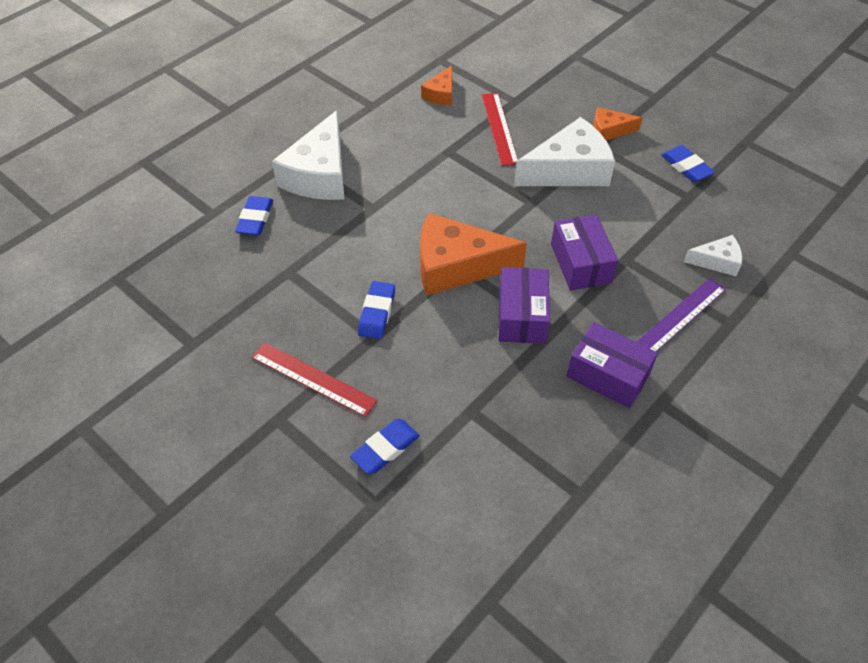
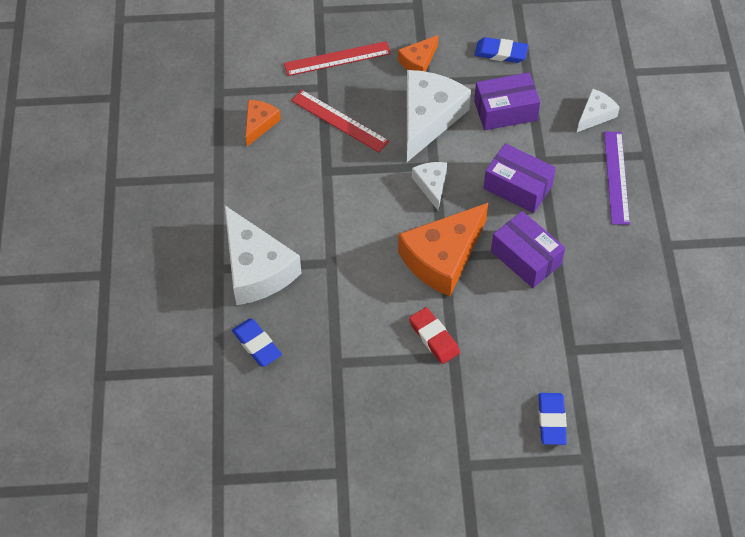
camera: 45 degrees left, 5 degrees up
red ruler [252,342,377,417] -> red ruler moved to [284,41,391,76]
blue eraser [358,281,395,339] -> red eraser [409,307,460,364]
orange cheese [421,66,452,106] -> orange cheese turned 135 degrees counterclockwise [246,100,281,146]
purple box [567,322,658,408] -> purple box moved to [474,72,540,130]
none -> white cheese [412,162,447,210]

- - - - -

Whenever a line of the data above includes the word "moved", copy that line.

_Answer area_
red ruler [252,342,377,417] -> red ruler moved to [284,41,391,76]
purple box [567,322,658,408] -> purple box moved to [474,72,540,130]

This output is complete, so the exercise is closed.